> _About this task_: Look through the material below and copy exactly the lines from the line with "camera: 35 degrees left, 20 degrees down" to the line with "(664, 403) = (547, 259): blue", those two lines included.

> _Exercise data_:

□ □ □

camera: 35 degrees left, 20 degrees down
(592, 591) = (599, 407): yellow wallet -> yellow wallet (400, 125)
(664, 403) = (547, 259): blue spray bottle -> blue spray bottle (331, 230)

□ □ □

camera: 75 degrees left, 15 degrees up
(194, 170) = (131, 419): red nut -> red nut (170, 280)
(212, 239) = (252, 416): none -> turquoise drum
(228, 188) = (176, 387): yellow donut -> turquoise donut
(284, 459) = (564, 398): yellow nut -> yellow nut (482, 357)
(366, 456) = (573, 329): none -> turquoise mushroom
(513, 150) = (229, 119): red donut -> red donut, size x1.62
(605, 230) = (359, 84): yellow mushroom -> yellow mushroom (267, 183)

□ □ □

> _Task output_:
camera: 35 degrees left, 20 degrees down
(592, 591) = (599, 407): yellow wallet -> yellow wallet (400, 125)
(664, 403) = (547, 259): blue spray bottle -> blue spray bottle (331, 230)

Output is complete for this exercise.